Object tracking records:

--- START ---

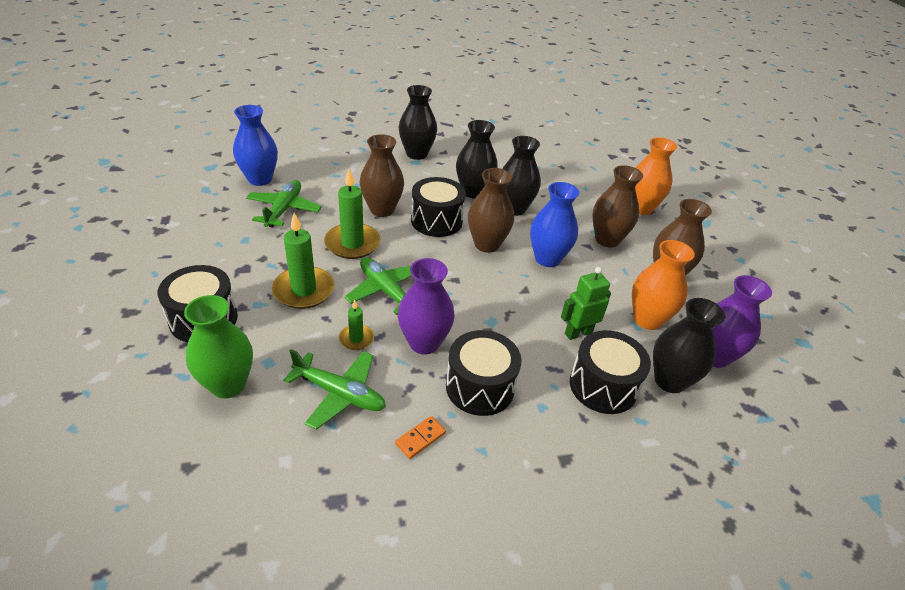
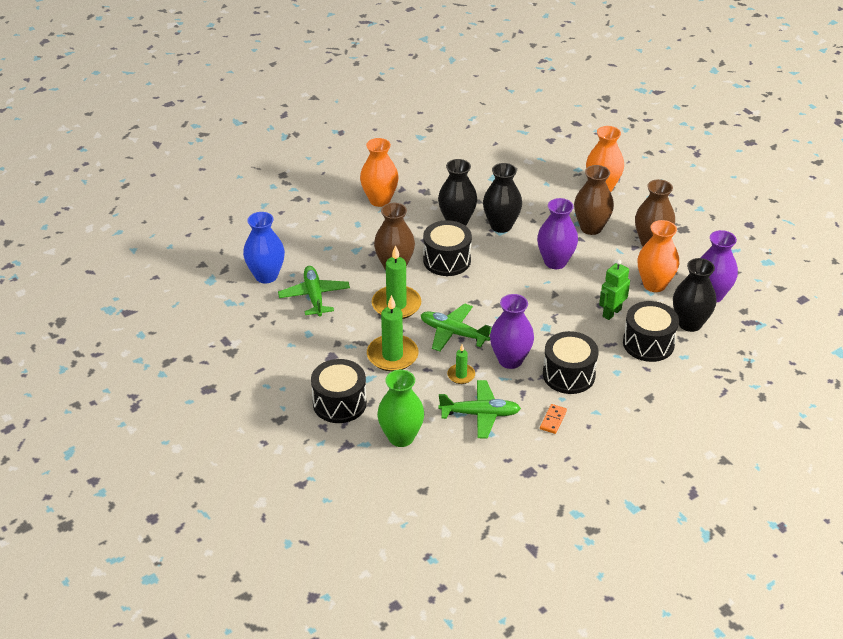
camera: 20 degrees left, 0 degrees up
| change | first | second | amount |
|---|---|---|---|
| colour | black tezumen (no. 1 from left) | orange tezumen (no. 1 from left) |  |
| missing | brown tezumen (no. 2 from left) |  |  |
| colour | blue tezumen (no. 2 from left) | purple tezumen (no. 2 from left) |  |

--- END ---

§ **WHAT IS EXPECTED**
Each line above is to be repeated exactly as written; no picture is carried over.

§ **SOLUTION FOR THIS PROBLEM**
camera: 20 degrees left, 0 degrees up
| change | first | second | amount |
|---|---|---|---|
| colour | black tezumen (no. 1 from left) | orange tezumen (no. 1 from left) |  |
| missing | brown tezumen (no. 2 from left) |  |  |
| colour | blue tezumen (no. 2 from left) | purple tezumen (no. 2 from left) |  |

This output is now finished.